*** Available records ***

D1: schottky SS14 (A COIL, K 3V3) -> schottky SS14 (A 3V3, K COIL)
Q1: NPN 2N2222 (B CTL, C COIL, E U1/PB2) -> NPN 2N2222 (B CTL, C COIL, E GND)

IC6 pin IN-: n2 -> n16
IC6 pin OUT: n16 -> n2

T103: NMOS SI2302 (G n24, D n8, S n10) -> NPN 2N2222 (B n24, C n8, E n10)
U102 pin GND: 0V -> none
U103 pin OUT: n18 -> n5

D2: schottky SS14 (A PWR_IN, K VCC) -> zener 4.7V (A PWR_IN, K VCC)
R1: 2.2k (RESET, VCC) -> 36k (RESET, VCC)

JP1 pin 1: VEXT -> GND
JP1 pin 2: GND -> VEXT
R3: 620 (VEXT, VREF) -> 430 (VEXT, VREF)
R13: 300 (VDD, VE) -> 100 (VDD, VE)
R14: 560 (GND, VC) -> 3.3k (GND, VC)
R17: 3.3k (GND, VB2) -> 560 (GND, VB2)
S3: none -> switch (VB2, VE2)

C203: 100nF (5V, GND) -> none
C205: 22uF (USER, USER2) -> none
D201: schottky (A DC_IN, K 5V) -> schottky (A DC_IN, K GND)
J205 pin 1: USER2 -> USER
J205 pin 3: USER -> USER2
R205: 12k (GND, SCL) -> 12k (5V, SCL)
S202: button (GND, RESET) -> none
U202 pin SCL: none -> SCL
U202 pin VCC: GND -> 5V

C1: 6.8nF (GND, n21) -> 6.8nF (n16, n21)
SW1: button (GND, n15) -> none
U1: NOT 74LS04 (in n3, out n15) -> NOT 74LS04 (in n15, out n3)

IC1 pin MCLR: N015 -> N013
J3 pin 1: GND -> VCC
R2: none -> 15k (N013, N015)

*** End of Available records ***

Find the string "button" in the data. Report each line it appears in.

Response.
S202: button (GND, RESET) -> none
SW1: button (GND, n15) -> none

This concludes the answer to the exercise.